TASK DESCRIPTION :: Write out the listing below without alteration, omitting its pictures.

SUPPLIED DATA ::
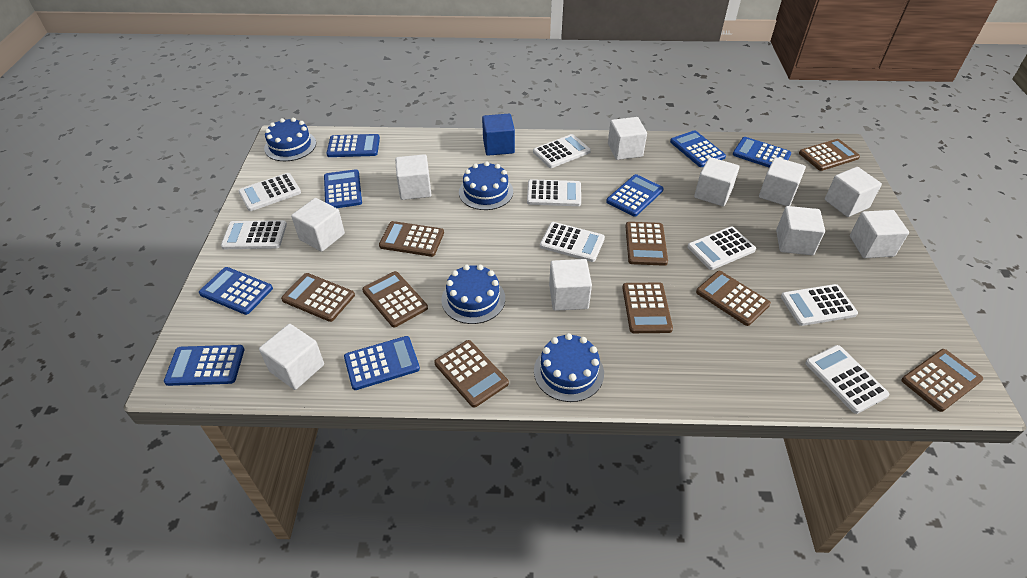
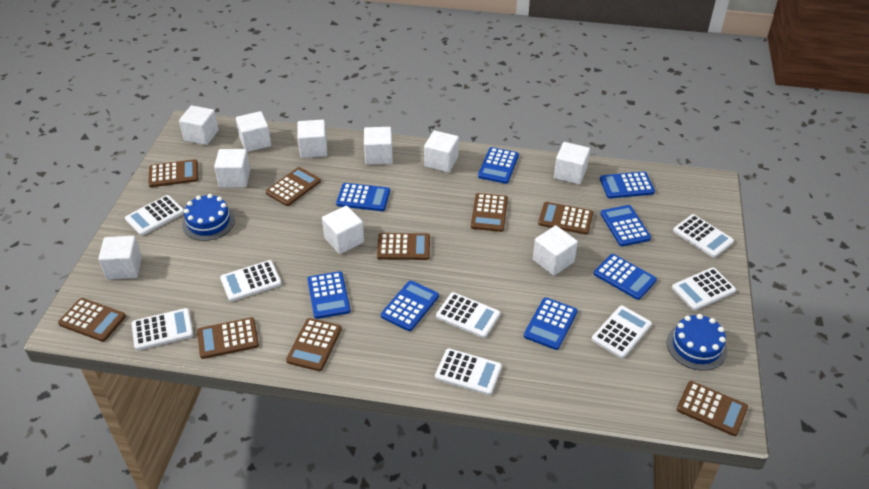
blue cake: 4 -> 2
blue cube: 1 -> 0

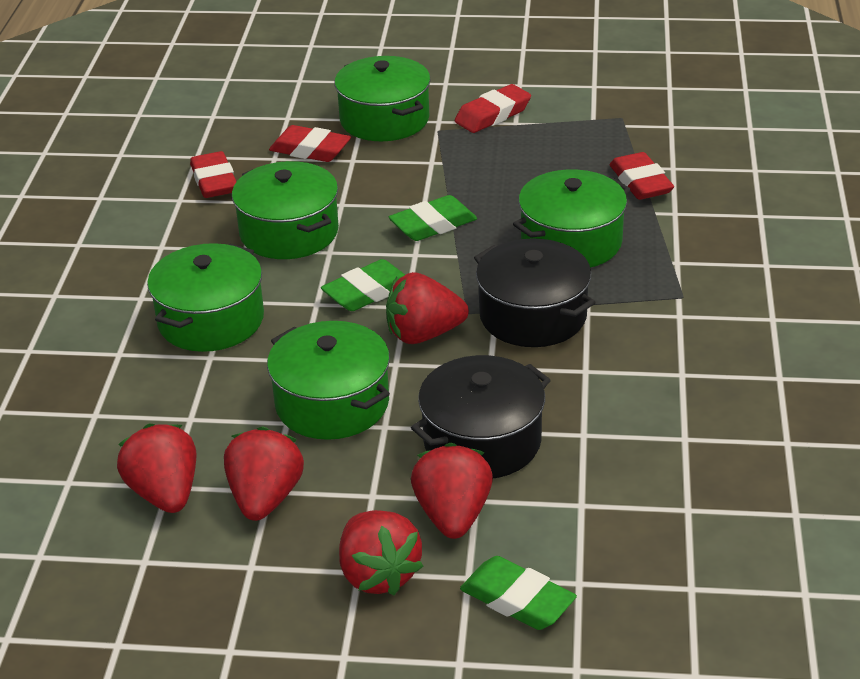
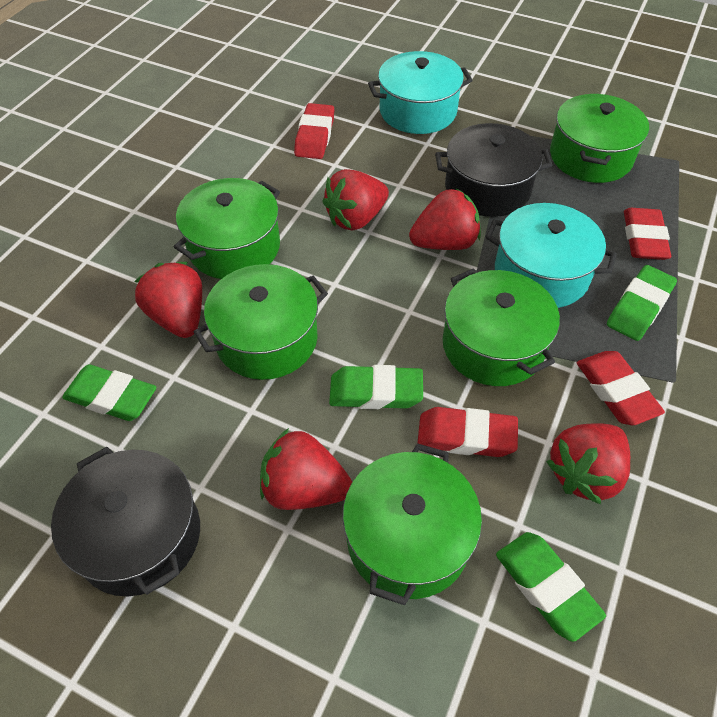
green eraser: 3 -> 4
turquoise pot: 0 -> 2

ANSWER TO THE EXERCISE ::
blue cake: 4 -> 2
blue cube: 1 -> 0

green eraser: 3 -> 4
turquoise pot: 0 -> 2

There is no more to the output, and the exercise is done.